**GOAL OF THE EXERCISE:** Word for word, restate the data that follows, omitting the images.

[Stored entries]
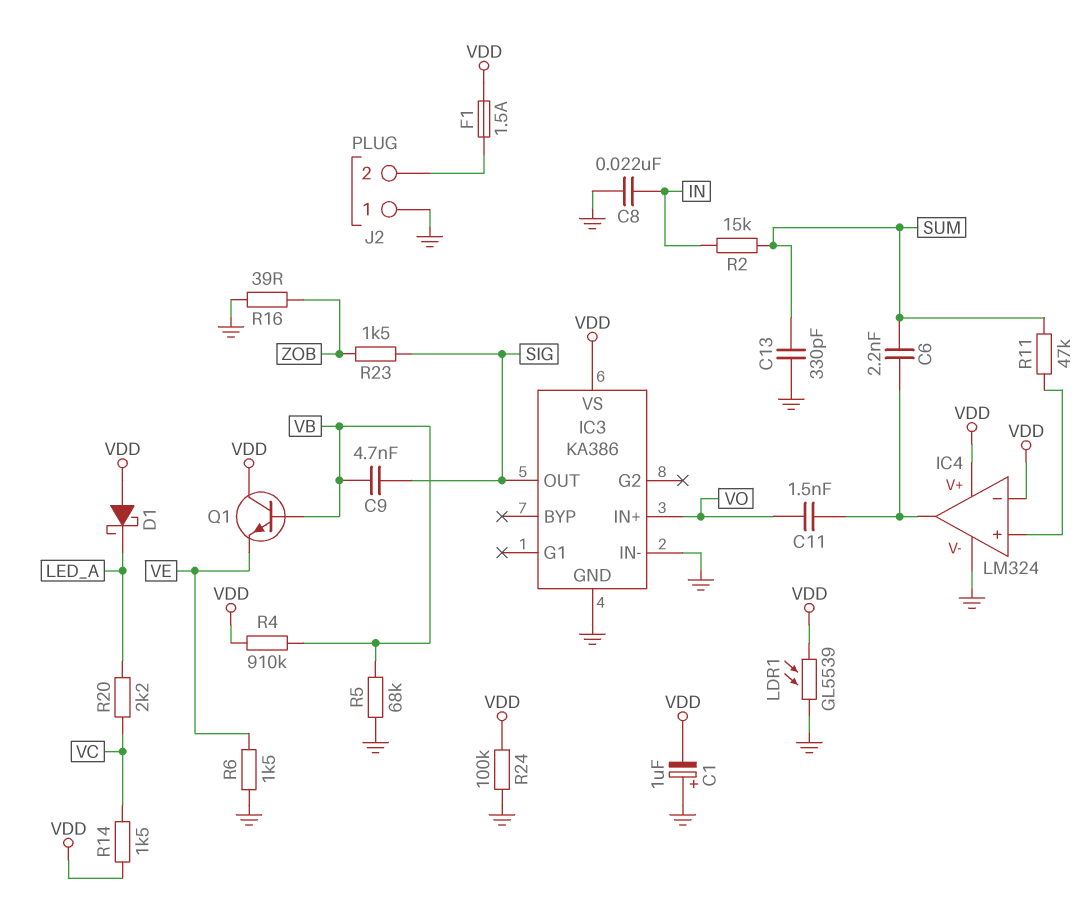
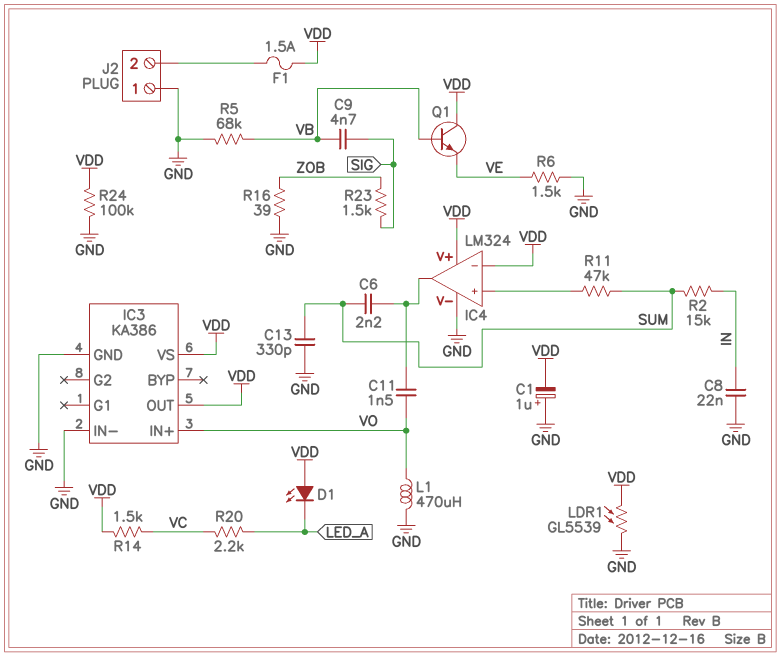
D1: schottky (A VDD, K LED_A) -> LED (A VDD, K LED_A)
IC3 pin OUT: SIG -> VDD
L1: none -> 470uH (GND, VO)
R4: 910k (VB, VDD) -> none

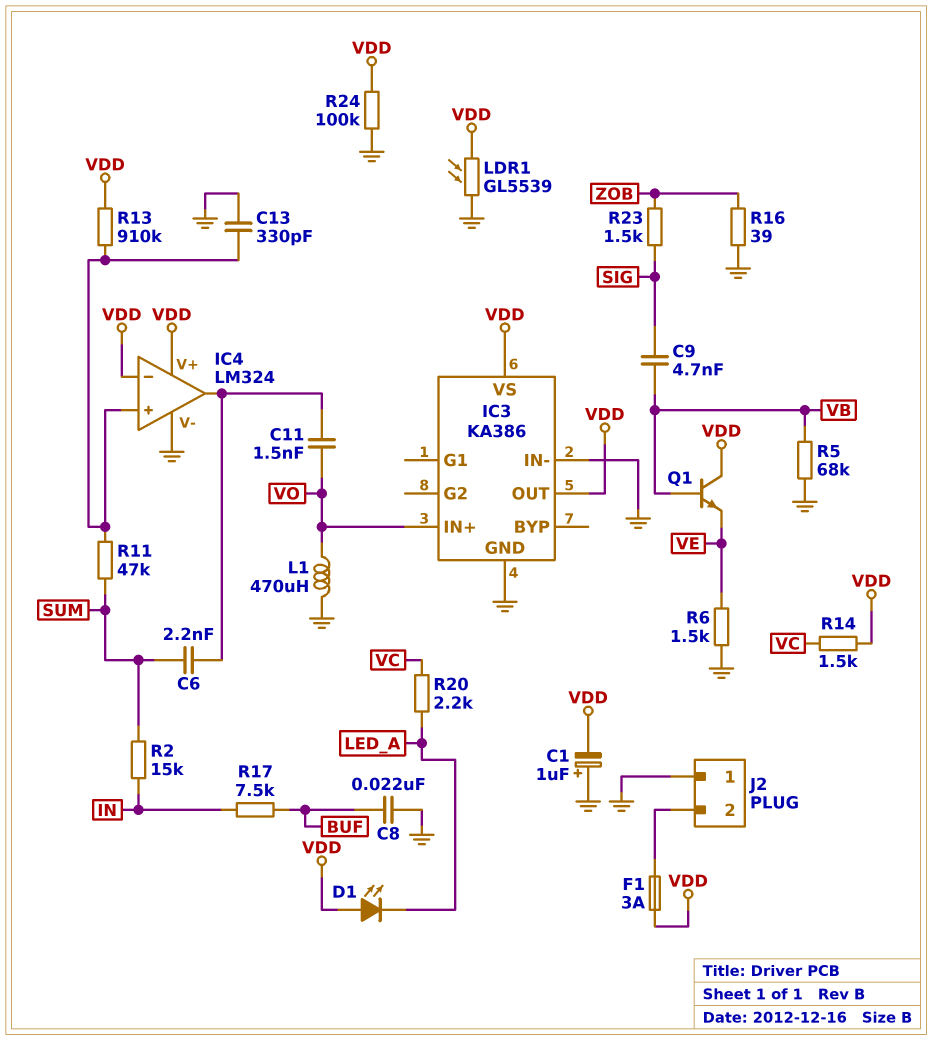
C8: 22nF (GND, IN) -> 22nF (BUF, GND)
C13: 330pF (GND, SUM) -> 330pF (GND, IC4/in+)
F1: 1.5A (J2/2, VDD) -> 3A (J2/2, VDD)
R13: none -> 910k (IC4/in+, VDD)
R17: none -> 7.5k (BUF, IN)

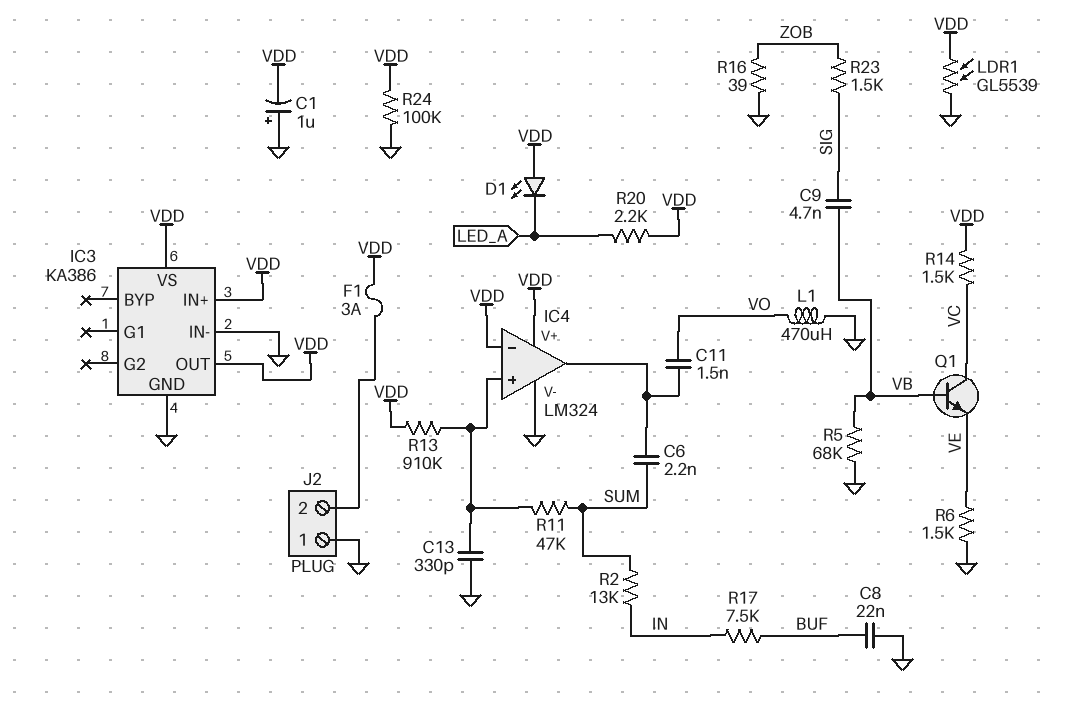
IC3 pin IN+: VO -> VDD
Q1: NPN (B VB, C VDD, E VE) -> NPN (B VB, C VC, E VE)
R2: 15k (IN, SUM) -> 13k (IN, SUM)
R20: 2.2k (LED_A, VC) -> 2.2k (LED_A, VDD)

**EXERCISE SOLUTION:**
D1: schottky (A VDD, K LED_A) -> LED (A VDD, K LED_A)
IC3 pin OUT: SIG -> VDD
L1: none -> 470uH (GND, VO)
R4: 910k (VB, VDD) -> none

C8: 22nF (GND, IN) -> 22nF (BUF, GND)
C13: 330pF (GND, SUM) -> 330pF (GND, IC4/in+)
F1: 1.5A (J2/2, VDD) -> 3A (J2/2, VDD)
R13: none -> 910k (IC4/in+, VDD)
R17: none -> 7.5k (BUF, IN)

IC3 pin IN+: VO -> VDD
Q1: NPN (B VB, C VDD, E VE) -> NPN (B VB, C VC, E VE)
R2: 15k (IN, SUM) -> 13k (IN, SUM)
R20: 2.2k (LED_A, VC) -> 2.2k (LED_A, VDD)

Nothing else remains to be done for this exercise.